Information provided:
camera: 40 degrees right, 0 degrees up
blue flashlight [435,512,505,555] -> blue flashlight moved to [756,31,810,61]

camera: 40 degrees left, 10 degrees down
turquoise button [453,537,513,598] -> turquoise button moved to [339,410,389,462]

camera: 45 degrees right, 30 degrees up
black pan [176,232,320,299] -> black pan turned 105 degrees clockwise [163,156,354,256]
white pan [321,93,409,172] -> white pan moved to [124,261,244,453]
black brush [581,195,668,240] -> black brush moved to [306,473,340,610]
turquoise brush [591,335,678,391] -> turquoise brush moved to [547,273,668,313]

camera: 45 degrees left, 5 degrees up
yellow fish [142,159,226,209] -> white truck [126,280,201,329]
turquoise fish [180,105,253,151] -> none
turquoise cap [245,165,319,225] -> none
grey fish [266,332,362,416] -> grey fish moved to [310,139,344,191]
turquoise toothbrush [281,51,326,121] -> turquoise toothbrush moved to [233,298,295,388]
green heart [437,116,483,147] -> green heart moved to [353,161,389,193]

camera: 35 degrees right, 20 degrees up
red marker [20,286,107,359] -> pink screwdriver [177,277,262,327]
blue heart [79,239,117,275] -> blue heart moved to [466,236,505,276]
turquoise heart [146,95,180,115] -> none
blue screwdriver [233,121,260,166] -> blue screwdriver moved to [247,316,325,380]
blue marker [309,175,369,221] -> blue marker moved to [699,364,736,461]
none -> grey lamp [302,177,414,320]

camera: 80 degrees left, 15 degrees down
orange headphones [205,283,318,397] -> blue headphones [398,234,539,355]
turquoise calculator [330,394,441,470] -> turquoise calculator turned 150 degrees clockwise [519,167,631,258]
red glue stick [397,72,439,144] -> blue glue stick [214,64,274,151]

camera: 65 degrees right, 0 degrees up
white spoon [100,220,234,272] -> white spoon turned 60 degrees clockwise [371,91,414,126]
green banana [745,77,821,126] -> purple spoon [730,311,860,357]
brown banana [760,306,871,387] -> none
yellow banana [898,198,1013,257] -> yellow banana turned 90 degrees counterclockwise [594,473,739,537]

What needs to be done: Please give back exactly the lines of the listing above that run from the one containing "turquoise brush [591,335,678,391]" through the one containing "camera: 35 degrees right, 20 degrees up", and only those.

Exercise answer:
turquoise brush [591,335,678,391] -> turquoise brush moved to [547,273,668,313]

camera: 45 degrees left, 5 degrees up
yellow fish [142,159,226,209] -> white truck [126,280,201,329]
turquoise fish [180,105,253,151] -> none
turquoise cap [245,165,319,225] -> none
grey fish [266,332,362,416] -> grey fish moved to [310,139,344,191]
turquoise toothbrush [281,51,326,121] -> turquoise toothbrush moved to [233,298,295,388]
green heart [437,116,483,147] -> green heart moved to [353,161,389,193]

camera: 35 degrees right, 20 degrees up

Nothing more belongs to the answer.